**PROBLEM REQUIREMENTS**. Of the entries below, restate word for word only the section that runs from the line with "none -> pink brick A1 level 1" to the line with "red brick K9 level 1 -> red brick I10 level 1", counting both ends.

**DATASET EXTRACT**.
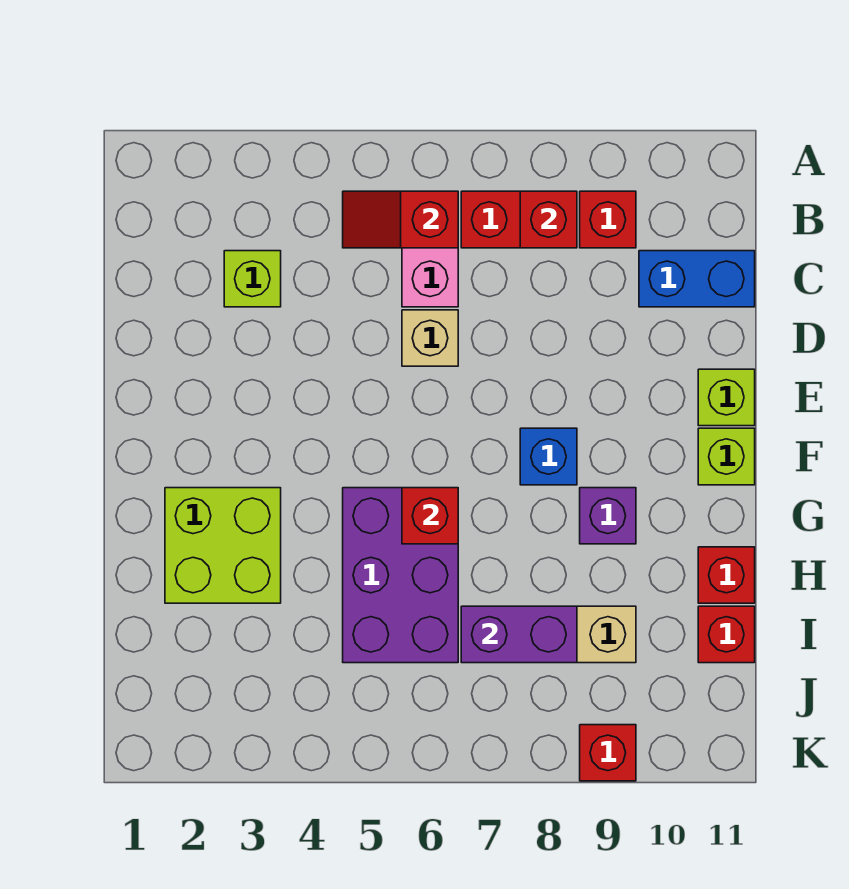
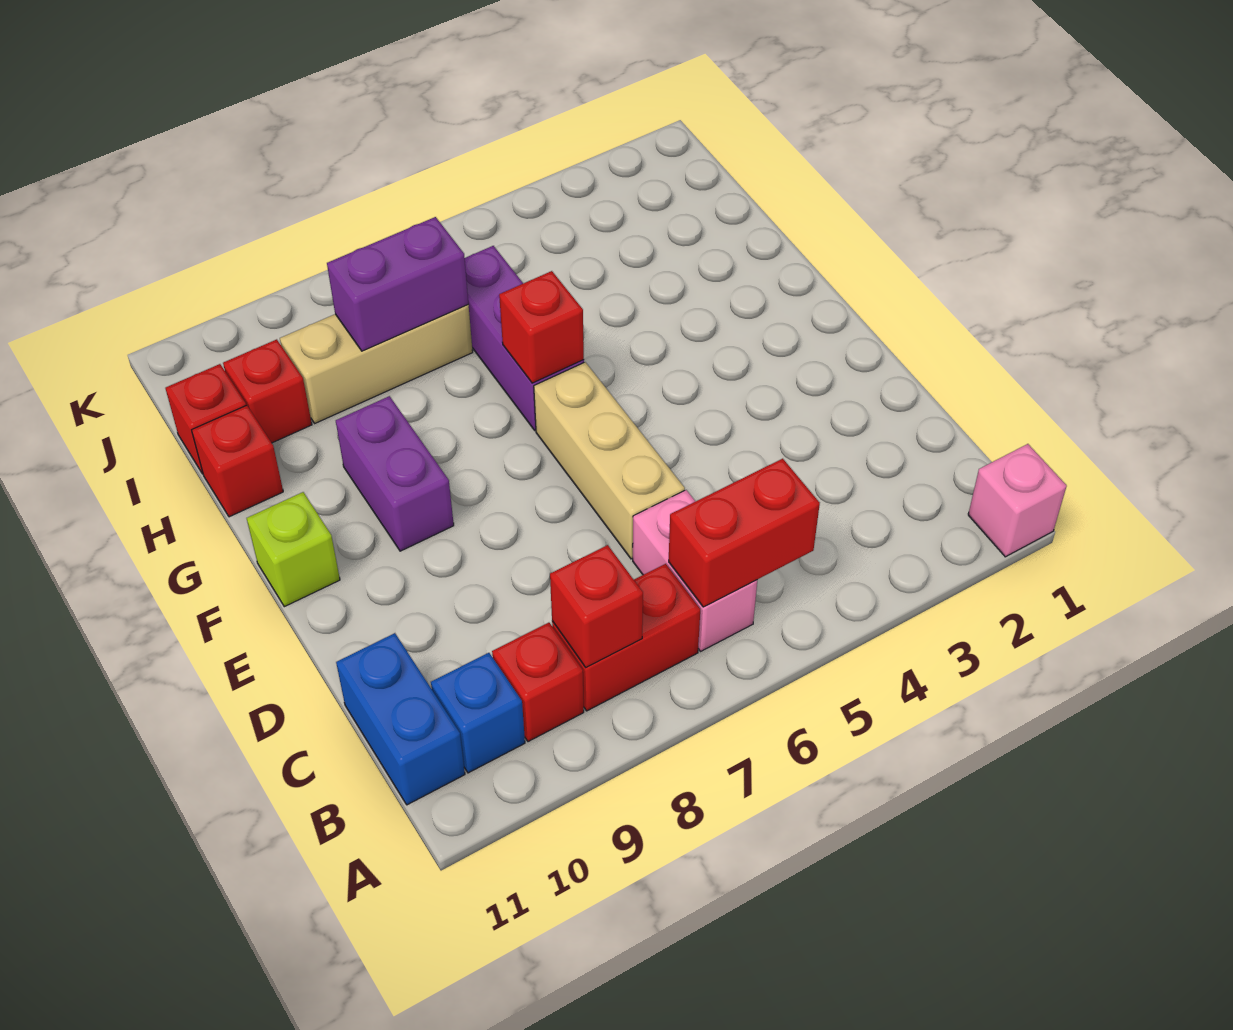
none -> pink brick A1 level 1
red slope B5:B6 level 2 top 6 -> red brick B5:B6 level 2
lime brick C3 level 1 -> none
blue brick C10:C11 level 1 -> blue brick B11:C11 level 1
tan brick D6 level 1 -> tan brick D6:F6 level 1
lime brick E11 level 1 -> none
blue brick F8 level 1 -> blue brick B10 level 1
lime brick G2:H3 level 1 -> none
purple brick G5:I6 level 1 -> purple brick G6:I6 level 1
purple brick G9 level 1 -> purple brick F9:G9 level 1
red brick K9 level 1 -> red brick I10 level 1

...

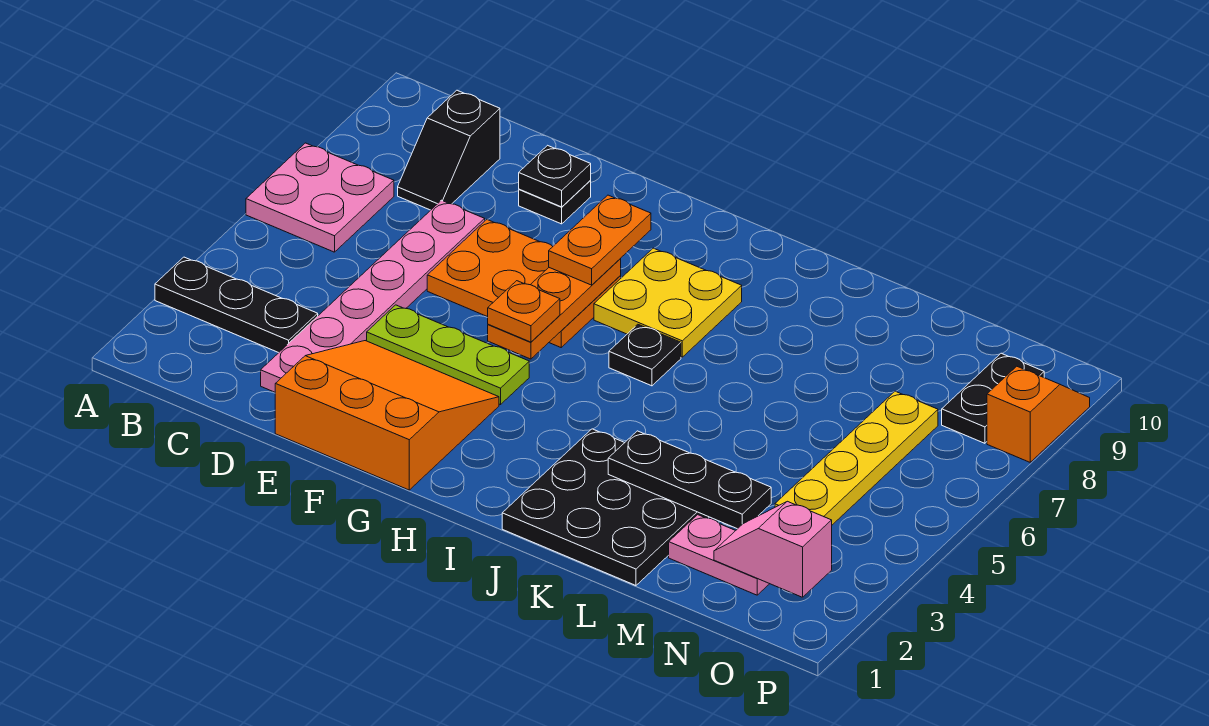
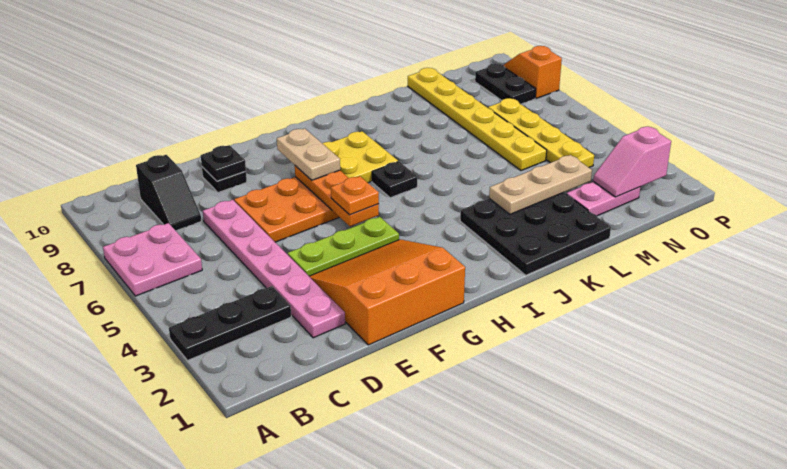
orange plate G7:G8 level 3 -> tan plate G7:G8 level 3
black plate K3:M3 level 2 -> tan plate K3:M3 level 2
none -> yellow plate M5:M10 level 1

**RESPONSE FOR THIS EXERCISE**.
none -> pink brick A1 level 1
red slope B5:B6 level 2 top 6 -> red brick B5:B6 level 2
lime brick C3 level 1 -> none
blue brick C10:C11 level 1 -> blue brick B11:C11 level 1
tan brick D6 level 1 -> tan brick D6:F6 level 1
lime brick E11 level 1 -> none
blue brick F8 level 1 -> blue brick B10 level 1
lime brick G2:H3 level 1 -> none
purple brick G5:I6 level 1 -> purple brick G6:I6 level 1
purple brick G9 level 1 -> purple brick F9:G9 level 1
red brick K9 level 1 -> red brick I10 level 1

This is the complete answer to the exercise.